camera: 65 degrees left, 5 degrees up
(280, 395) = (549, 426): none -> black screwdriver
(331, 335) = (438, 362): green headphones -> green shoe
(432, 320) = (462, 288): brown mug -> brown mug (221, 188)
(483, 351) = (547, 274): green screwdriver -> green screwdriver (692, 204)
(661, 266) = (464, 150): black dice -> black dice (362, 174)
* * *
### About this exercise
Using the data above, return each line exactly as written.

### Result
camera: 65 degrees left, 5 degrees up
(280, 395) = (549, 426): none -> black screwdriver
(331, 335) = (438, 362): green headphones -> green shoe
(432, 320) = (462, 288): brown mug -> brown mug (221, 188)
(483, 351) = (547, 274): green screwdriver -> green screwdriver (692, 204)
(661, 266) = (464, 150): black dice -> black dice (362, 174)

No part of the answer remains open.